Search the records below for "right" and copy every line it turns up in.

(Entries taken from a collection)
- - - - - - -

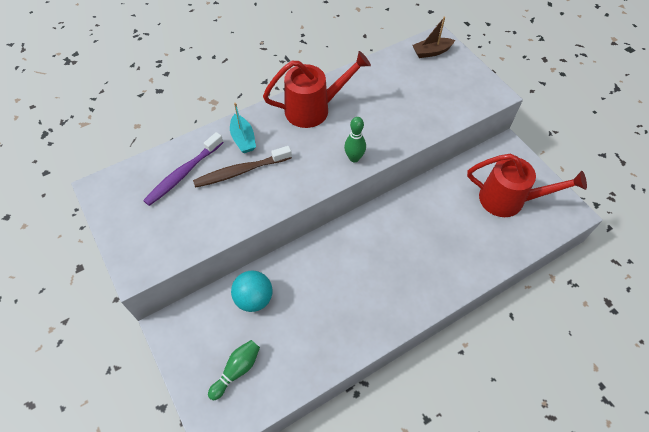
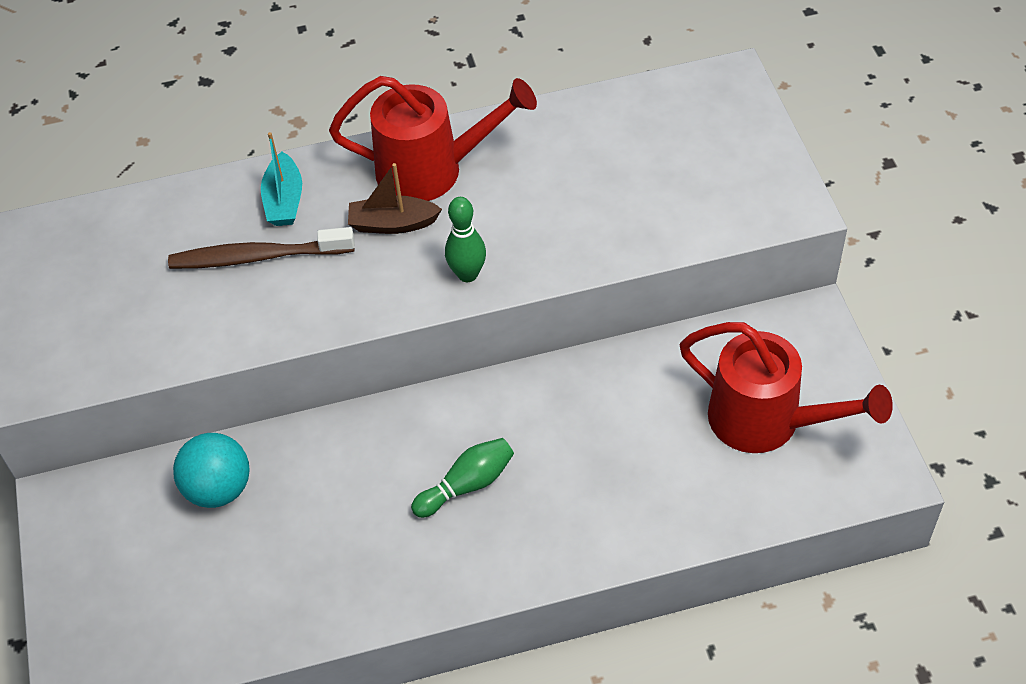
camera: 20 degrees right, 5 degrees down
purple toothbrush [143,132,224,206] -> none
green bowling pin [208,340,260,400] -> green bowling pin moved to [411,438,514,518]
brown boat [412,17,455,58] -> brown boat moved to [348,163,442,234]

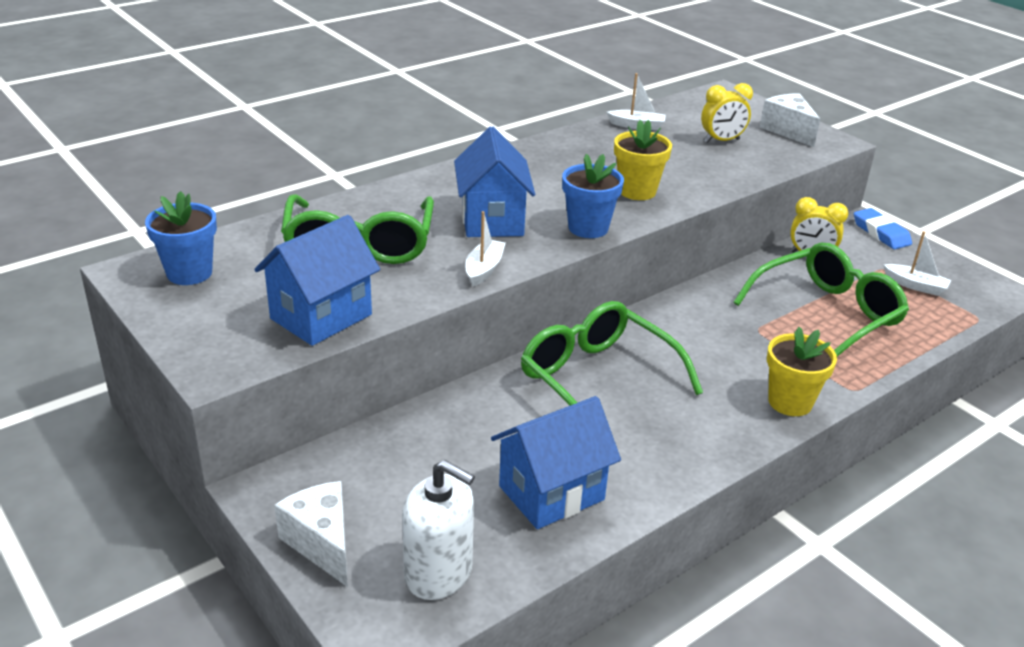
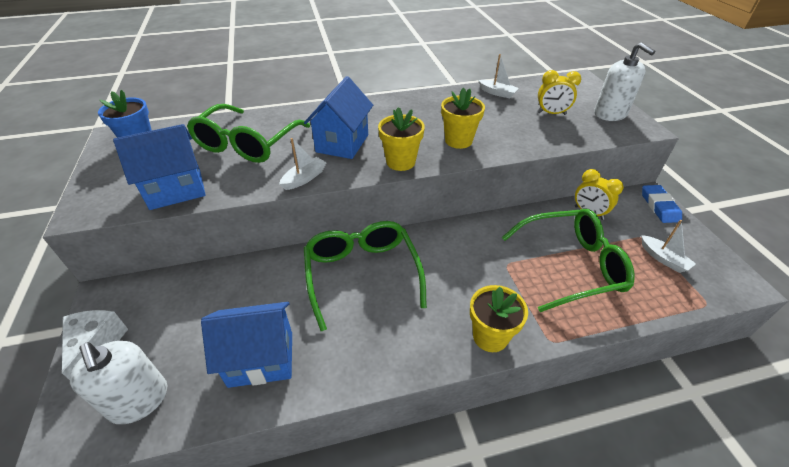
camera: 25 degrees right, 10 degrees up
blue flower pot [562,154,624,238] -> yellow flower pot [378,107,425,171]
white cheese [760,93,820,147] -> white soap dispenser [594,42,655,121]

- - - - - - -

**Exercise answer:**
camera: 20 degrees right, 5 degrees down
camera: 25 degrees right, 10 degrees up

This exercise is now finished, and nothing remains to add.